• _WHAT IS REQUIRED_: Leave the pictures aside and copy all the data exactly.

---- RECORDS PROVIDED

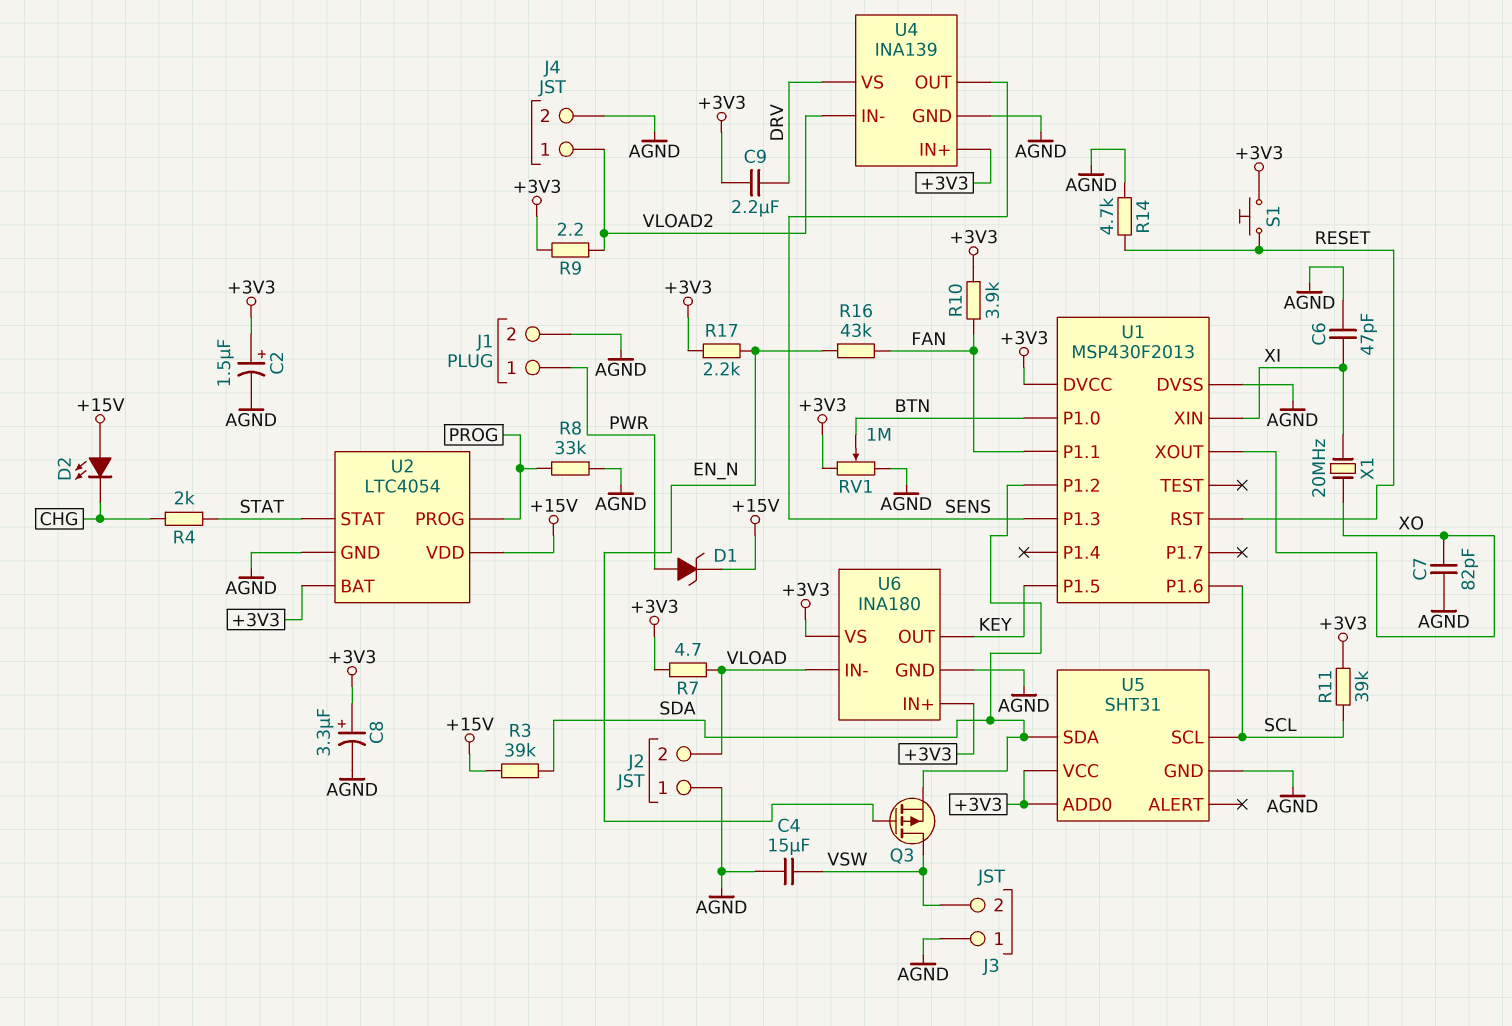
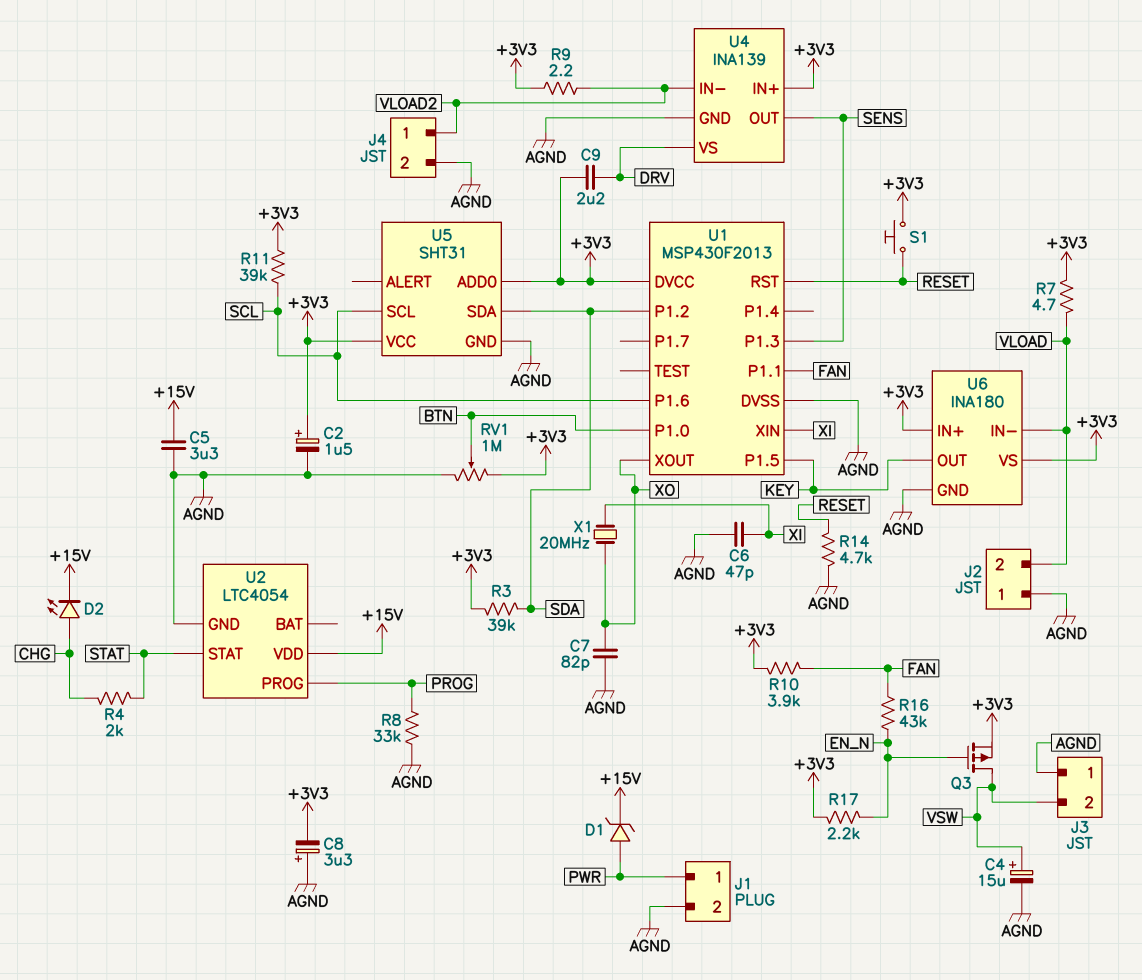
C4: 15uF (AGND, VSW) -> 15uF (plus VSW, minus AGND)
C5: none -> 3.3uF (+15V, AGND)
C8: 3.3uF (plus +3V3, minus AGND) -> 3.3uF (plus AGND, minus +3V3)
D2: LED (A +15V, K CHG) -> LED (A CHG, K +15V)
Q3: PMOS (G EN_N, D VSW, S SDA) -> PMOS (G EN_N, D VSW, S +3V3)
R3: 39k (+15V, SDA) -> 39k (+3V3, SDA)
U2 pin BAT: +3V3 -> none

--------

• _OUTPUT FOR THIS TASK_:
C4: 15uF (AGND, VSW) -> 15uF (plus VSW, minus AGND)
C5: none -> 3.3uF (+15V, AGND)
C8: 3.3uF (plus +3V3, minus AGND) -> 3.3uF (plus AGND, minus +3V3)
D2: LED (A +15V, K CHG) -> LED (A CHG, K +15V)
Q3: PMOS (G EN_N, D VSW, S SDA) -> PMOS (G EN_N, D VSW, S +3V3)
R3: 39k (+15V, SDA) -> 39k (+3V3, SDA)
U2 pin BAT: +3V3 -> none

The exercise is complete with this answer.